EXERCISE DETAILS: Format the data below as a numbered list, omitting any blank lines.

SUPPLIED DATA:
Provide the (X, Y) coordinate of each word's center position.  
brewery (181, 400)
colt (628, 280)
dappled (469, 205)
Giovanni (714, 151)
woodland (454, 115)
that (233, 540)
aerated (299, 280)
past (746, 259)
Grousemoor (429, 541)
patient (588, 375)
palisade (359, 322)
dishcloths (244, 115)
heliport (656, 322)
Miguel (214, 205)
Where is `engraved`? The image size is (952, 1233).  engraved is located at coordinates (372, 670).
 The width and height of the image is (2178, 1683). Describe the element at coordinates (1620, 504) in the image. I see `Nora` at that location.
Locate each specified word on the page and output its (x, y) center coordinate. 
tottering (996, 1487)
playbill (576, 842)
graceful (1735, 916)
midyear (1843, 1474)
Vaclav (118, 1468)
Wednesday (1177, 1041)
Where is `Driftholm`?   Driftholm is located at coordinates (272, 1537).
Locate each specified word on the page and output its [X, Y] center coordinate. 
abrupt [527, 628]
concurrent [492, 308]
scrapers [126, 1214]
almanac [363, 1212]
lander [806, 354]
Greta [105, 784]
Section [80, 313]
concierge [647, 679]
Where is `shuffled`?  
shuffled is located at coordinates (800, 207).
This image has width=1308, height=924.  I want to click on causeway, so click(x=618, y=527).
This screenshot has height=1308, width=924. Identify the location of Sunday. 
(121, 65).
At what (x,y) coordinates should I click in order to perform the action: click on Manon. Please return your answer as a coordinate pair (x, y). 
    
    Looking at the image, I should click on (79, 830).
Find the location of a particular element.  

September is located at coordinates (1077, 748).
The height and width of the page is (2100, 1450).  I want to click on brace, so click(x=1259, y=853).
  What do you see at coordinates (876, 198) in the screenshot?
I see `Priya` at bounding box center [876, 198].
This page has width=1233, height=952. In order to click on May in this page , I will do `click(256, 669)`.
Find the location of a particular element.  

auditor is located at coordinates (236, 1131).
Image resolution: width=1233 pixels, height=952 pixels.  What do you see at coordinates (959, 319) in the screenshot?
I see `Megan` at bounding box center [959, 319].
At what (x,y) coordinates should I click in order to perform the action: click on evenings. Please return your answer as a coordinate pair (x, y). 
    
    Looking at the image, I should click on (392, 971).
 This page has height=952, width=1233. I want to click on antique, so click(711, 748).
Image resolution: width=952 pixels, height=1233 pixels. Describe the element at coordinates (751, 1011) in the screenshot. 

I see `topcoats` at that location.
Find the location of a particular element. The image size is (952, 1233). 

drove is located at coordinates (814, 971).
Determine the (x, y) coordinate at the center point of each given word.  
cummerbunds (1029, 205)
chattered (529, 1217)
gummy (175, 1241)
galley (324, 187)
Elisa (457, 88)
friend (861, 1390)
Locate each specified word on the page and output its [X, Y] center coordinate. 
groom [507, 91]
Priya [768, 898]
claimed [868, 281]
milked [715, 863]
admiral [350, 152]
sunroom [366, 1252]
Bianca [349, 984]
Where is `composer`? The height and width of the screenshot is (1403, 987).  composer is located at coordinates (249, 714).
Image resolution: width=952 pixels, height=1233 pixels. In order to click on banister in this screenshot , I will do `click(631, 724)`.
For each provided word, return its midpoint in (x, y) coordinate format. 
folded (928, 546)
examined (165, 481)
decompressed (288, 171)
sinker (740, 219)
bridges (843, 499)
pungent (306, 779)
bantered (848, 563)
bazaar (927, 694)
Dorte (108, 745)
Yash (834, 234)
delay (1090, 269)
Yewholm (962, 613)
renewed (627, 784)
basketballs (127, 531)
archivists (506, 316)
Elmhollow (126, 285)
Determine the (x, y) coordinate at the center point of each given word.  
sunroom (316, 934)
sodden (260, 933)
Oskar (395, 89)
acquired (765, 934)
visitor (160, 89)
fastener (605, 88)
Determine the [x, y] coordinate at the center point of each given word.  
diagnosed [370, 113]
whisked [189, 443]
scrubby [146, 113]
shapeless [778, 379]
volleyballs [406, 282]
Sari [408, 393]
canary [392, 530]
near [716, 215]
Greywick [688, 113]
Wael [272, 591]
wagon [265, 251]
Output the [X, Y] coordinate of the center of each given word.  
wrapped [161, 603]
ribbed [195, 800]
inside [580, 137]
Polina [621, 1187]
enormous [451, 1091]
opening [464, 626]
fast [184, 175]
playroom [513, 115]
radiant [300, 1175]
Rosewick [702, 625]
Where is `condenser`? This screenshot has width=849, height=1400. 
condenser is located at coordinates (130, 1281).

OUTPUT FOR THIS TASK:
1. Provide the (X, Y) coordinate of each word's center position.  
2. brewery (181, 400)
3. colt (628, 280)
4. dappled (469, 205)
5. Giovanni (714, 151)
6. woodland (454, 115)
7. that (233, 540)
8. aerated (299, 280)
9. past (746, 259)
10. Grousemoor (429, 541)
11. patient (588, 375)
12. palisade (359, 322)
13. dishcloths (244, 115)
14. heliport (656, 322)
15. Miguel (214, 205)
16. Where is `engraved`? The image size is (952, 1233).  engraved is located at coordinates (372, 670).
17.  The width and height of the image is (2178, 1683). Describe the element at coordinates (1620, 504) in the image. I see `Nora` at that location.
18. Locate each specified word on the page and output its (x, y) center coordinate. 
19. tottering (996, 1487)
20. playbill (576, 842)
21. graceful (1735, 916)
22. midyear (1843, 1474)
23. Vaclav (118, 1468)
24. Wednesday (1177, 1041)
25. Where is `Driftholm`?   Driftholm is located at coordinates (272, 1537).
26. Locate each specified word on the page and output its [X, Y] center coordinate. 
27. abrupt [527, 628]
28. concurrent [492, 308]
29. scrapers [126, 1214]
30. almanac [363, 1212]
31. lander [806, 354]
32. Greta [105, 784]
33. Section [80, 313]
34. concierge [647, 679]
35. Where is `shuffled`?  
36. shuffled is located at coordinates (800, 207).
37. This image has width=1308, height=924.  I want to click on causeway, so click(x=618, y=527).
38. This screenshot has height=1308, width=924. Identify the location of Sunday. 
39. (121, 65).
40. At what (x,y) coordinates should I click in order to perform the action: click on Manon. Please return your answer as a coordinate pair (x, y). 
41.     Looking at the image, I should click on (79, 830).
42. Find the location of a particular element.  
43. September is located at coordinates (1077, 748).
44. The height and width of the page is (2100, 1450).  I want to click on brace, so click(x=1259, y=853).
45.   What do you see at coordinates (876, 198) in the screenshot?
46. I see `Priya` at bounding box center [876, 198].
47. This page has width=1233, height=952. In order to click on May in this page , I will do `click(256, 669)`.
48. Find the location of a particular element.  
49. auditor is located at coordinates (236, 1131).
50. Image resolution: width=1233 pixels, height=952 pixels.  What do you see at coordinates (959, 319) in the screenshot?
51. I see `Megan` at bounding box center [959, 319].
52. At what (x,y) coordinates should I click in order to perform the action: click on evenings. Please return your answer as a coordinate pair (x, y). 
53.     Looking at the image, I should click on (392, 971).
54.  This page has height=952, width=1233. I want to click on antique, so click(711, 748).
55. Image resolution: width=952 pixels, height=1233 pixels. Describe the element at coordinates (751, 1011) in the screenshot. 
56. I see `topcoats` at that location.
57. Find the location of a particular element. The image size is (952, 1233). 
58. drove is located at coordinates (814, 971).
59. Determine the (x, y) coordinate at the center point of each given word.  
60. cummerbunds (1029, 205)
61. chattered (529, 1217)
62. gummy (175, 1241)
63. galley (324, 187)
64. Elisa (457, 88)
65. friend (861, 1390)
66. Locate each specified word on the page and output its [X, Y] center coordinate. 
67. groom [507, 91]
68. Priya [768, 898]
69. claimed [868, 281]
70. milked [715, 863]
71. admiral [350, 152]
72. sunroom [366, 1252]
73. Bianca [349, 984]
74. Where is `composer`? The height and width of the screenshot is (1403, 987).  composer is located at coordinates (249, 714).
75. Image resolution: width=952 pixels, height=1233 pixels. In order to click on banister in this screenshot , I will do `click(631, 724)`.
76. For each provided word, return its midpoint in (x, y) coordinate format. 
77. folded (928, 546)
78. examined (165, 481)
79. decompressed (288, 171)
80. sinker (740, 219)
81. bridges (843, 499)
82. pungent (306, 779)
83. bantered (848, 563)
84. bazaar (927, 694)
85. Dorte (108, 745)
86. Yash (834, 234)
87. delay (1090, 269)
88. Yewholm (962, 613)
89. renewed (627, 784)
90. basketballs (127, 531)
91. archivists (506, 316)
92. Elmhollow (126, 285)
93. Determine the (x, y) coordinate at the center point of each given word.  
94. sunroom (316, 934)
95. sodden (260, 933)
96. Oskar (395, 89)
97. acquired (765, 934)
98. visitor (160, 89)
99. fastener (605, 88)
100. Determine the [x, y] coordinate at the center point of each given word.  
101. diagnosed [370, 113]
102. whisked [189, 443]
103. scrubby [146, 113]
104. shapeless [778, 379]
105. volleyballs [406, 282]
106. Sari [408, 393]
107. canary [392, 530]
108. near [716, 215]
109. Greywick [688, 113]
110. Wael [272, 591]
111. wagon [265, 251]
112. Output the [X, Y] coordinate of the center of each given word.  
113. wrapped [161, 603]
114. ribbed [195, 800]
115. inside [580, 137]
116. Polina [621, 1187]
117. enormous [451, 1091]
118. opening [464, 626]
119. fast [184, 175]
120. playroom [513, 115]
121. radiant [300, 1175]
122. Rosewick [702, 625]
123. Where is `condenser`? This screenshot has width=849, height=1400. 
124. condenser is located at coordinates (130, 1281).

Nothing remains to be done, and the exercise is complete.